Source records
= Beginning of Section =
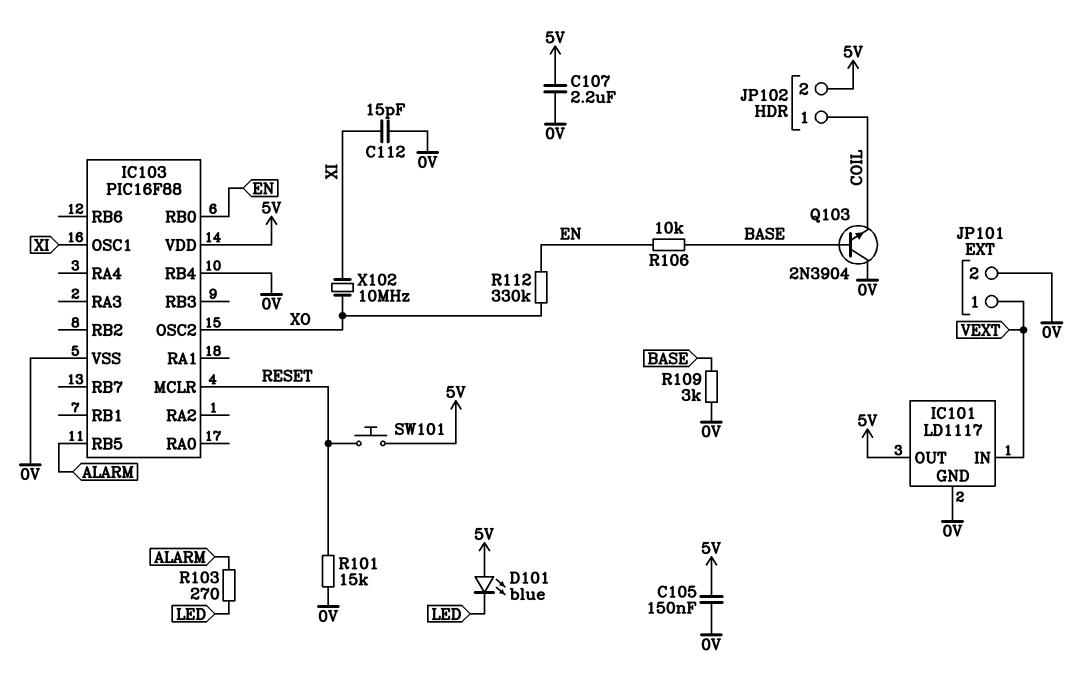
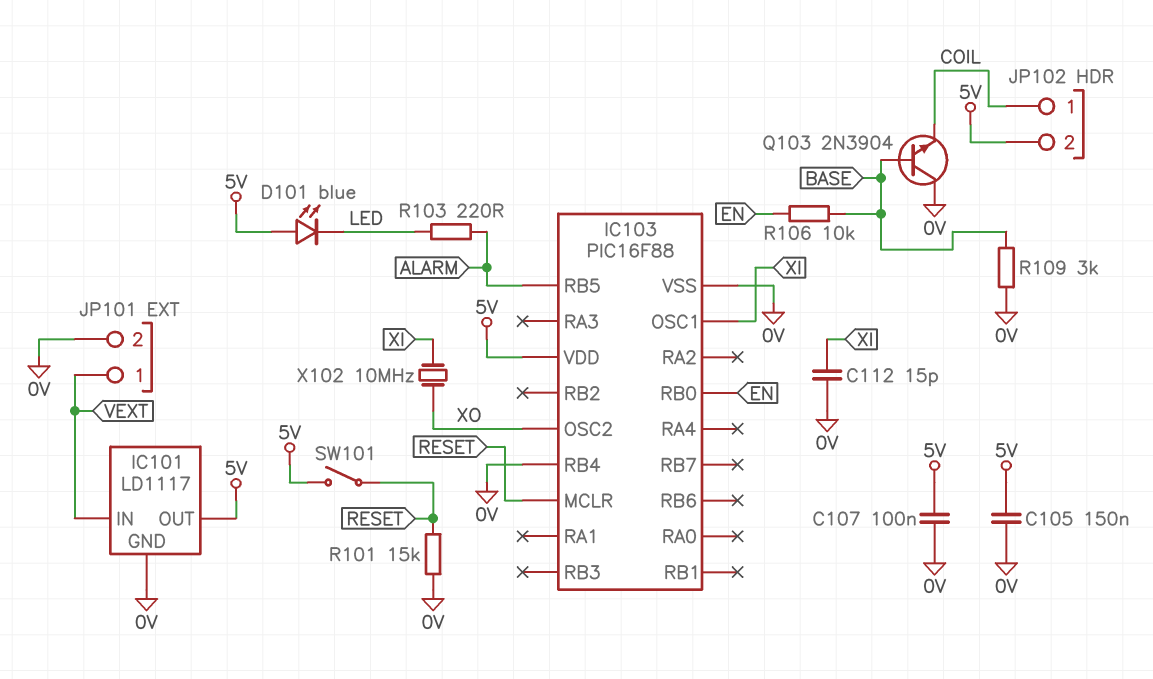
C107: 2.2uF (0V, 5V) -> 100nF (0V, 5V)
R103: 270 (ALARM, LED) -> 220 (ALARM, LED)
R112: 330k (EN, XO) -> none
SW101: button (5V, RESET) -> switch (5V, RESET)

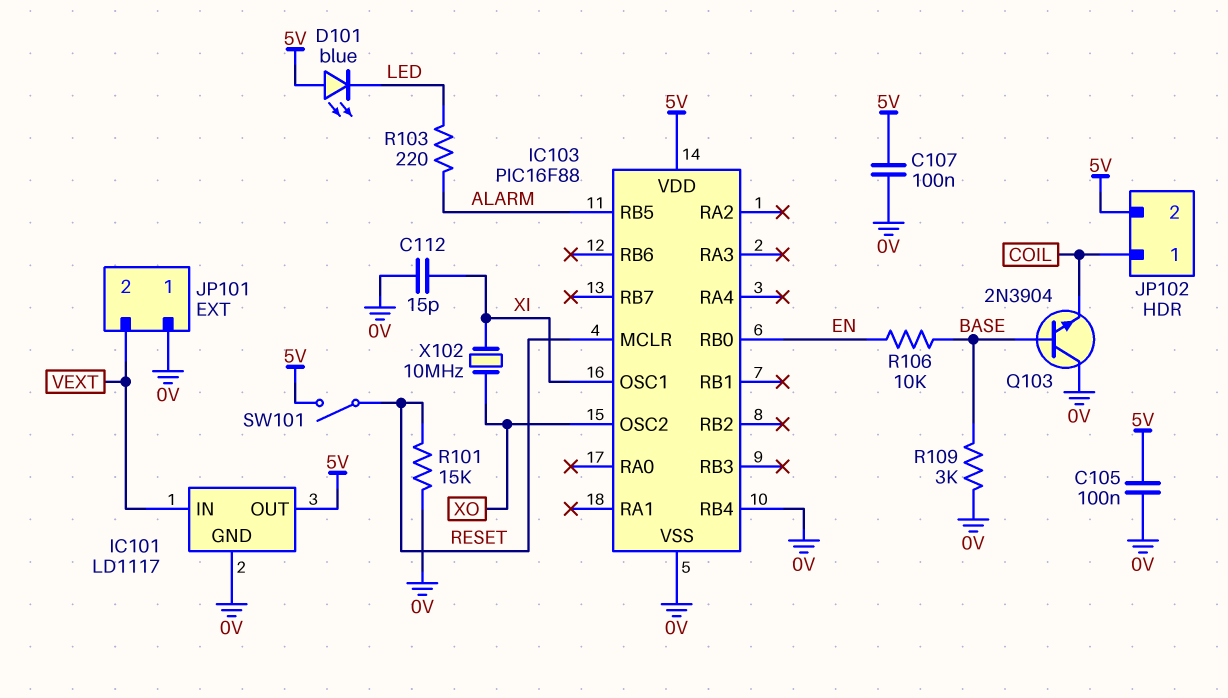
C105: 150nF (0V, 5V) -> 100nF (0V, 5V)
JP101 pin 1: VEXT -> 0V
JP101 pin 2: 0V -> VEXT

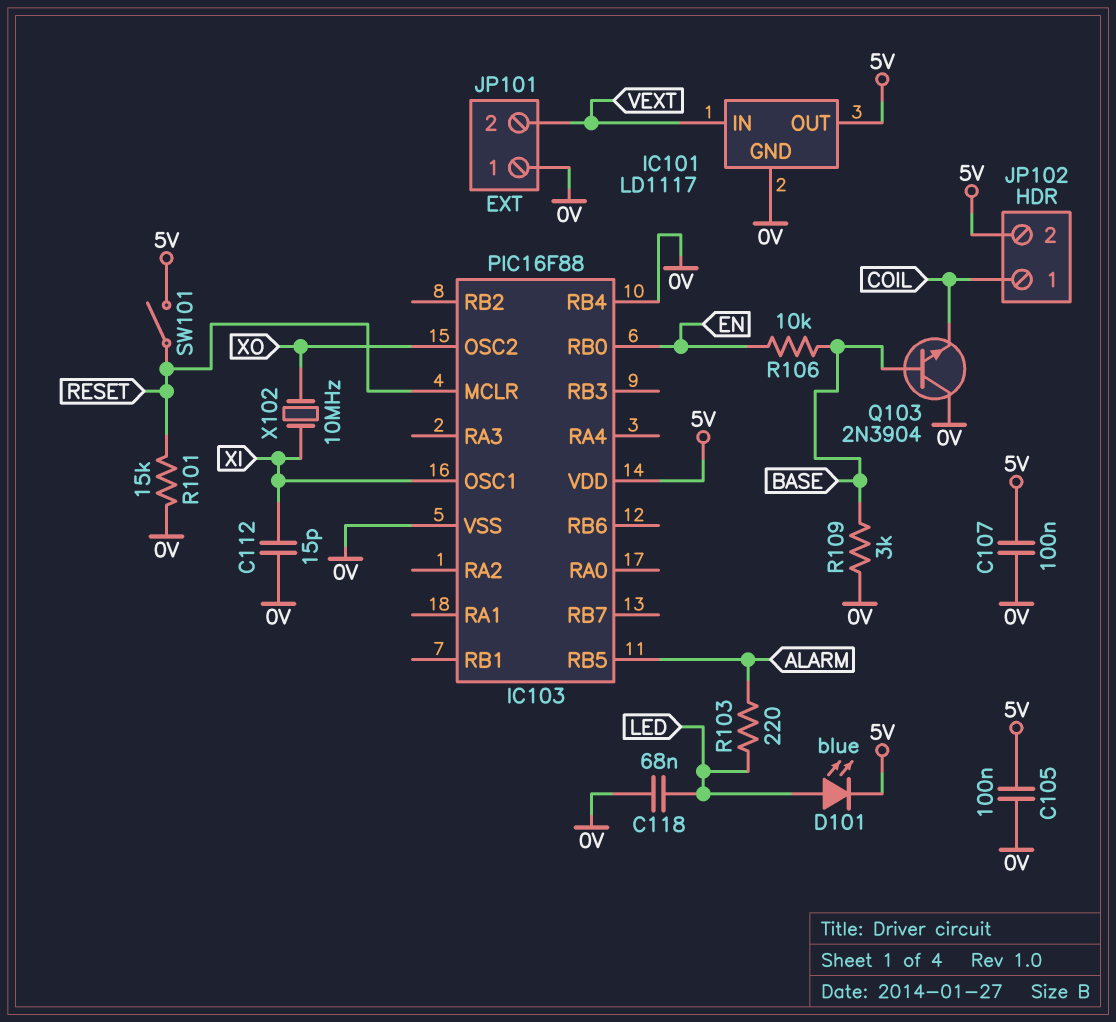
C118: none -> 68nF (0V, LED)
D101: LED blue (A 5V, K LED) -> LED blue (A LED, K 5V)

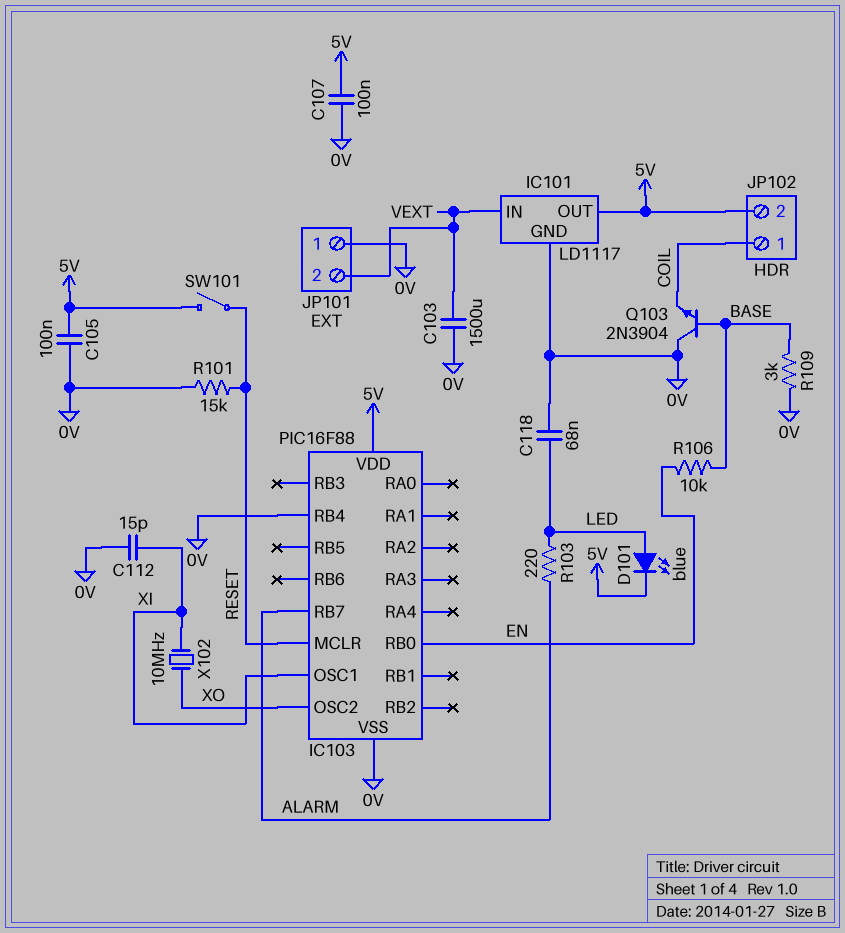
C103: none -> 1500uF (0V, VEXT)
IC103 pin RB5: ALARM -> none
IC103 pin RB7: none -> ALARM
= End of Section =
**AIM OF THE EXERCISE**
Lines from the entries that contain the string "none" are what must be copied.

**YOUR SOLUTION**
R112: 330k (EN, XO) -> none
C118: none -> 68nF (0V, LED)
C103: none -> 1500uF (0V, VEXT)
IC103 pin RB5: ALARM -> none
IC103 pin RB7: none -> ALARM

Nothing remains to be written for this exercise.